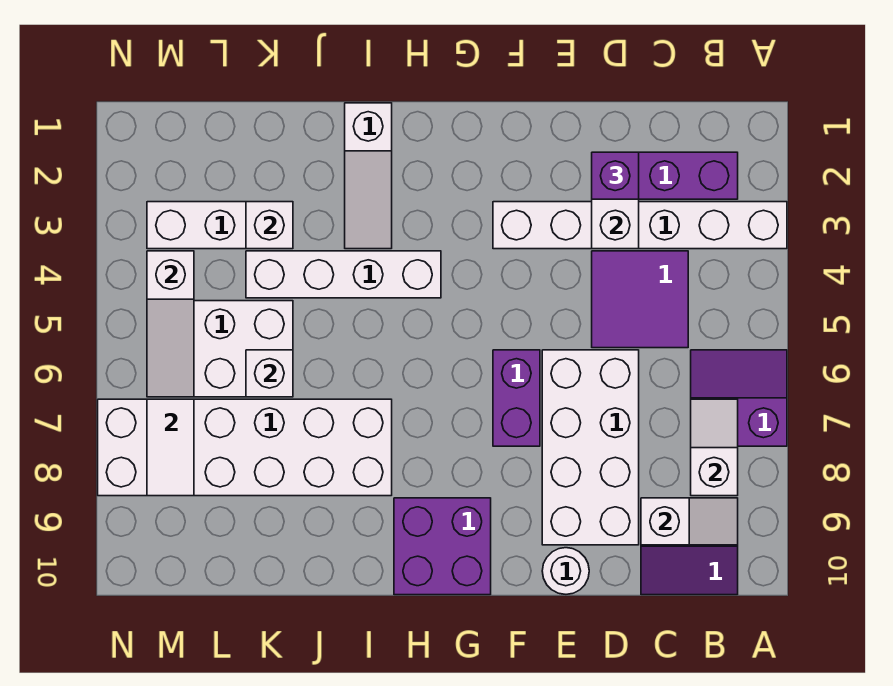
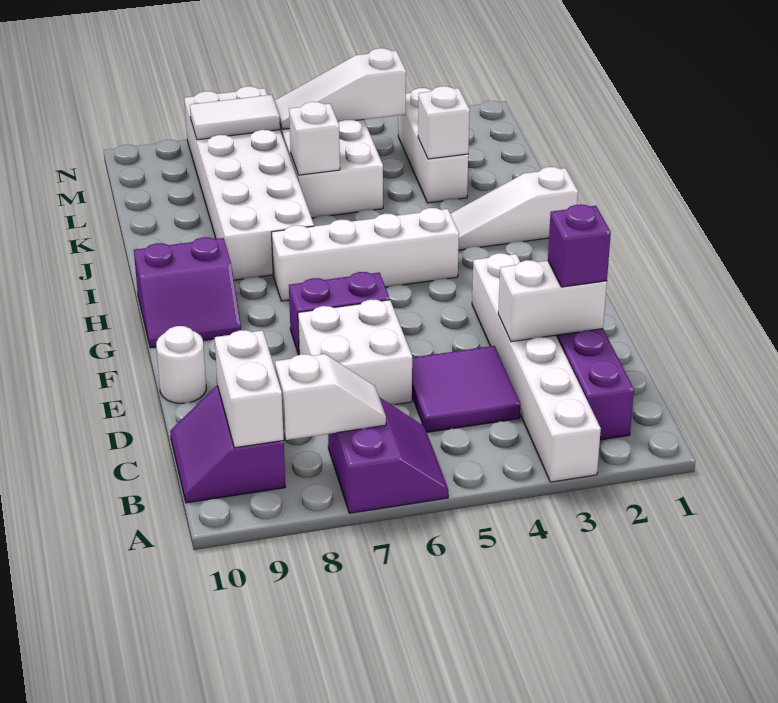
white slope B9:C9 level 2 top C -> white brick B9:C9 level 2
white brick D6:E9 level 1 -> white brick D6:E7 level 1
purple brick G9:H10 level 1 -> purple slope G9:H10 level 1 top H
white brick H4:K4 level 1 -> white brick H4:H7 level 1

_ _ _

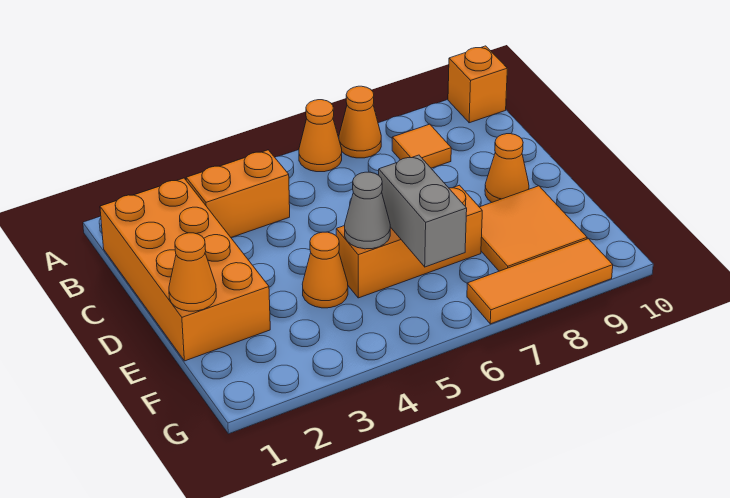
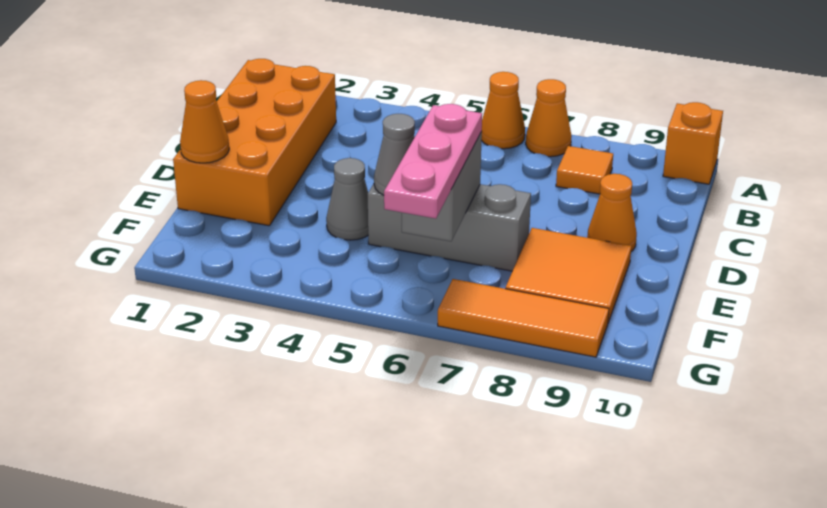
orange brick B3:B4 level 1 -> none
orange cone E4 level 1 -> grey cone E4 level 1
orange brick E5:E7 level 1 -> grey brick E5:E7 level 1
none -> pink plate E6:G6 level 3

_ _ _

● Aim of the task:
Of the lines above, extract only those from the line with "white slope B9:C9" to the line with "white brick H4:K4", both included, exactly as written.

● Exercise answer:
white slope B9:C9 level 2 top C -> white brick B9:C9 level 2
white brick D6:E9 level 1 -> white brick D6:E7 level 1
purple brick G9:H10 level 1 -> purple slope G9:H10 level 1 top H
white brick H4:K4 level 1 -> white brick H4:H7 level 1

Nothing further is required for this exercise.